▶ _Material for the task_
################

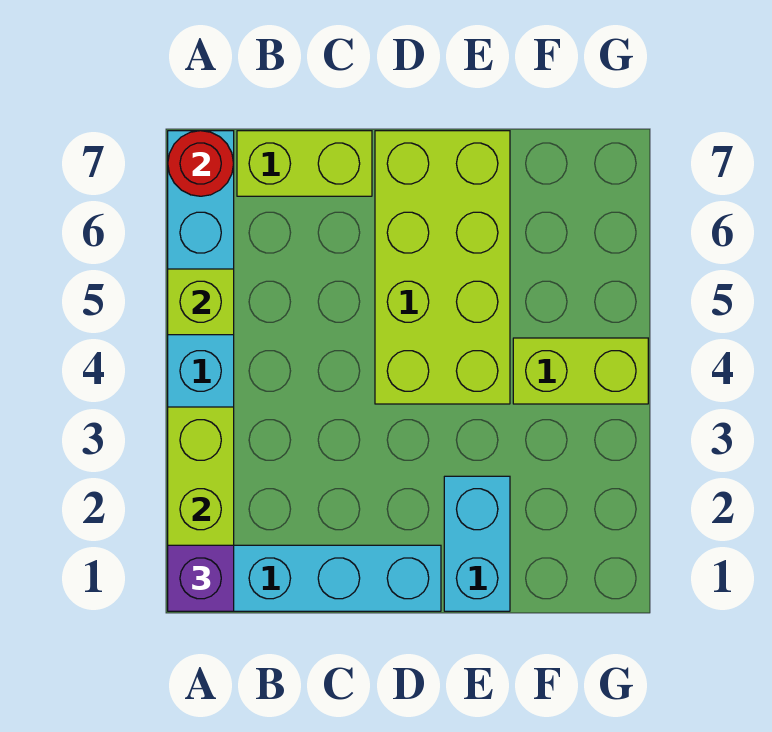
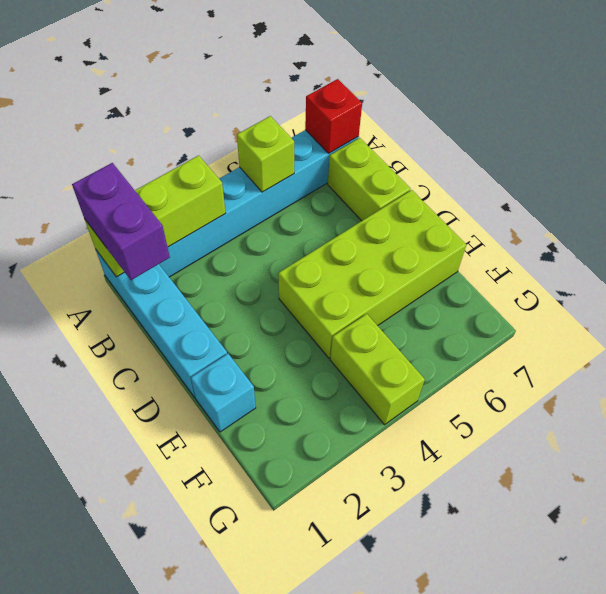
purple brick A1 level 3 -> purple brick A1:B1 level 3
red round brick A7 level 2 -> red brick A7 level 2
cyan brick E1:E2 level 1 -> cyan brick E1 level 1

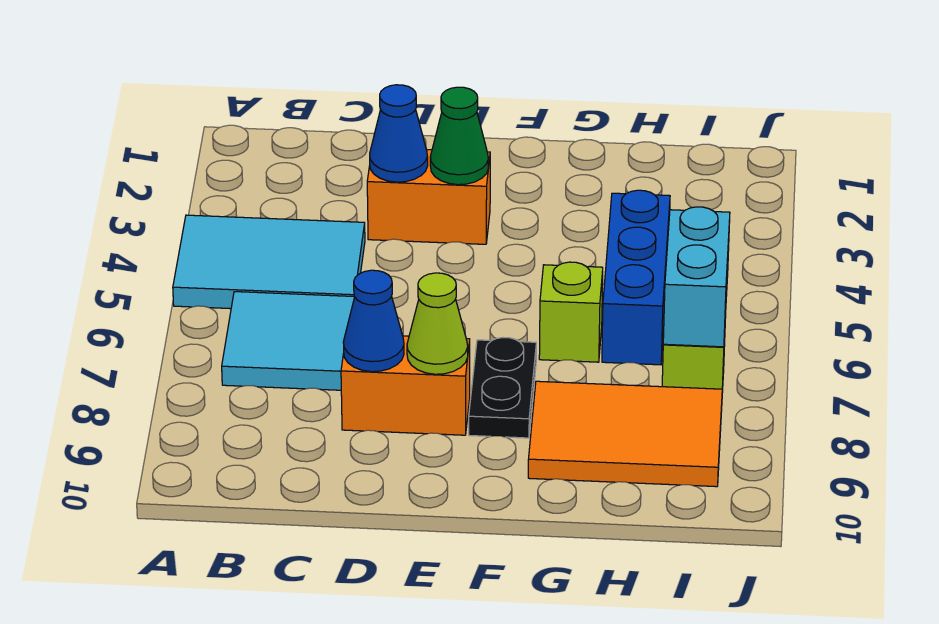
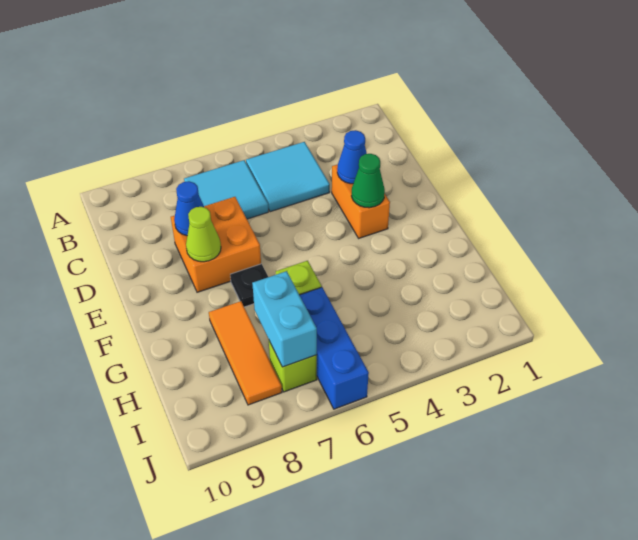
cyan tile A4:C5 level 1 -> cyan tile B4:C5 level 1
orange brick D8:E8 level 1 -> orange brick D7:E8 level 1
black plate F7:F8 level 1 -> black plate F7 level 1
orange tile G8:I9 level 1 -> orange tile G8:I8 level 1
blue brick H4:H6 level 1 -> blue brick H6:J6 level 1
cyan brick I6:I7 level 2 -> cyan brick H7:I7 level 2

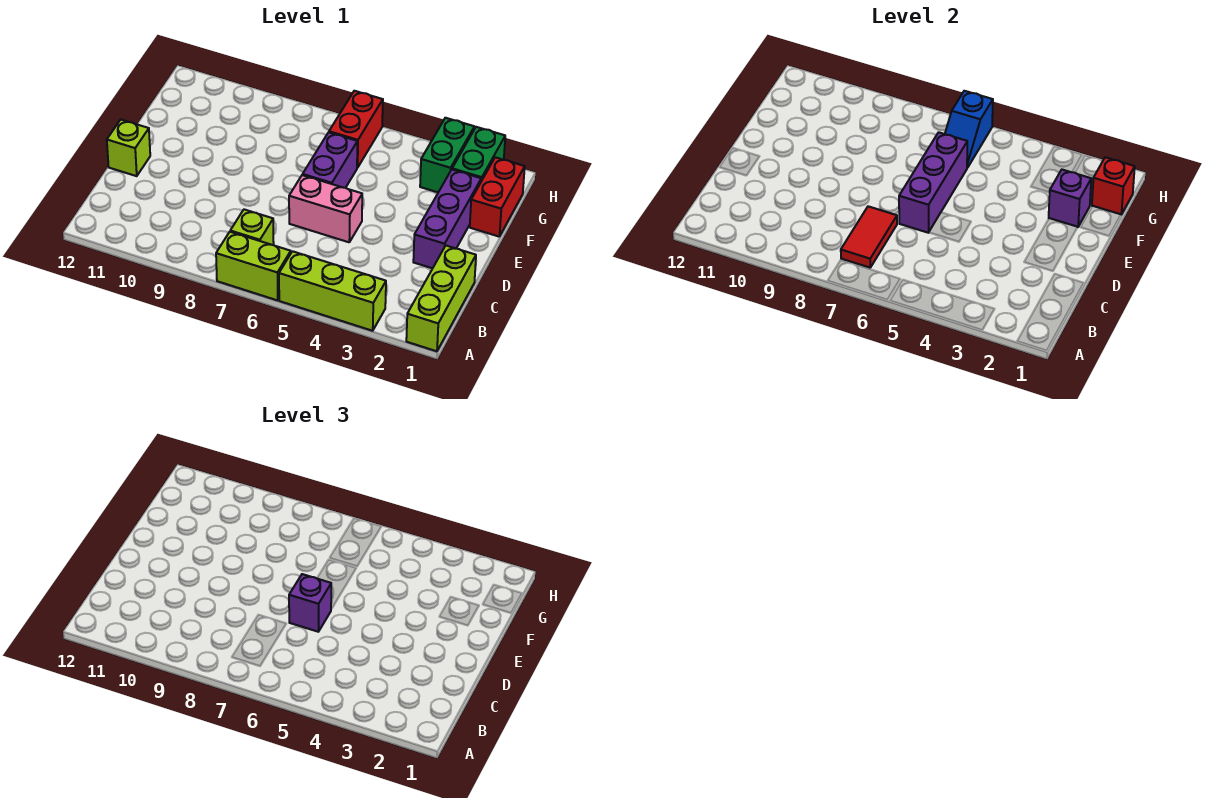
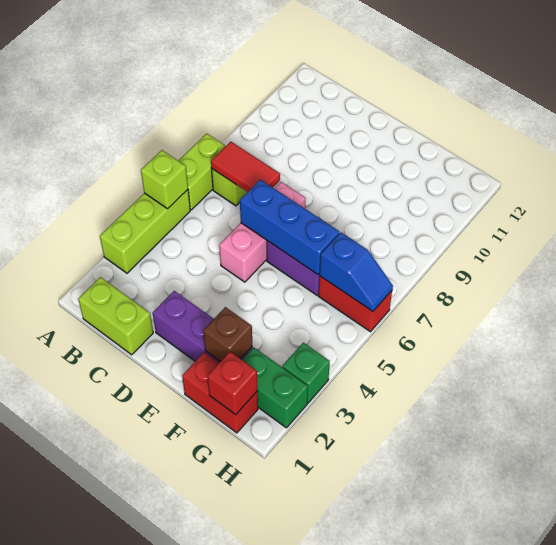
lime brick A1:C1 level 1 -> lime brick B1:C1 level 1
pink brick D5:D6 level 1 -> pink brick D5:D7 level 1
purple brick D6:F6 level 2 -> blue brick D6:F6 level 2
purple brick D6 level 3 -> none
lime brick D12 level 1 -> lime brick A5 level 2
purple brick F2 level 2 -> brown brick F2 level 2
green brick G3:H3 level 1 -> green brick H3 level 1
blue slope G6:H6 level 2 top H -> blue slope G6:H6 level 2 top G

################

Show the lines above that include "orange".

orange brick D8:E8 level 1 -> orange brick D7:E8 level 1
orange tile G8:I9 level 1 -> orange tile G8:I8 level 1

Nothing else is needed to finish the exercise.